- Input records
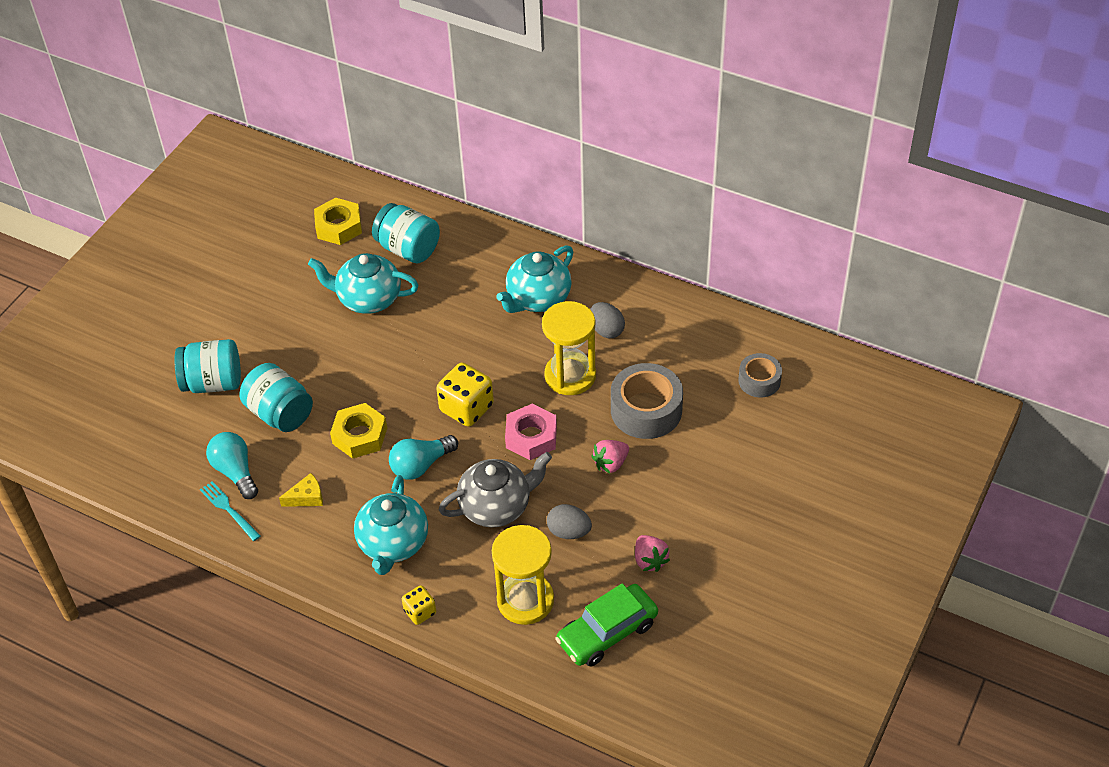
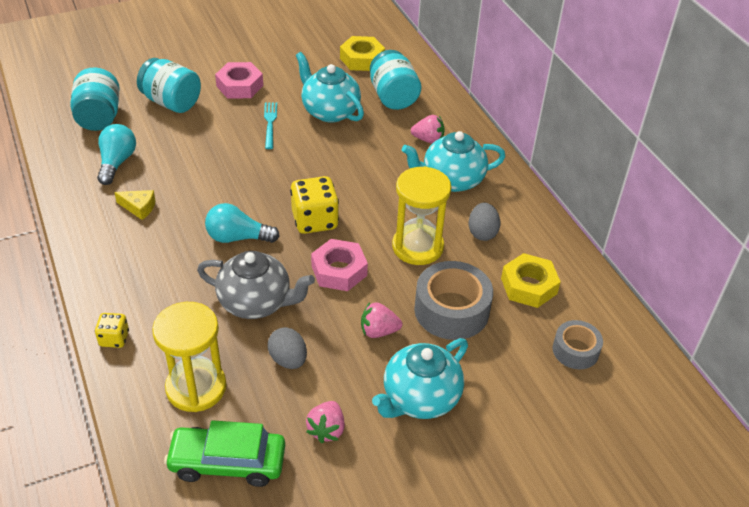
camera: 35 degrees right, 5 degrees down
(229, 509) = (83, 182): turquoise fork -> turquoise fork (270, 123)
(257, 325) = (240, 86): none -> pink nut
(280, 413) = (188, 145): turquoise jar -> turquoise jar (99, 117)
(359, 436) = (221, 191): yellow nut -> yellow nut (528, 286)
(393, 544) = (155, 277): turquoise teapot -> turquoise teapot (420, 398)
(481, 273) = (428, 140): none -> pink strawberry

- Exercise directions
In the copy you write, the data above must appear exactly, with no pictures.

- Result below
camera: 35 degrees right, 5 degrees down
(229, 509) = (83, 182): turquoise fork -> turquoise fork (270, 123)
(257, 325) = (240, 86): none -> pink nut
(280, 413) = (188, 145): turquoise jar -> turquoise jar (99, 117)
(359, 436) = (221, 191): yellow nut -> yellow nut (528, 286)
(393, 544) = (155, 277): turquoise teapot -> turquoise teapot (420, 398)
(481, 273) = (428, 140): none -> pink strawberry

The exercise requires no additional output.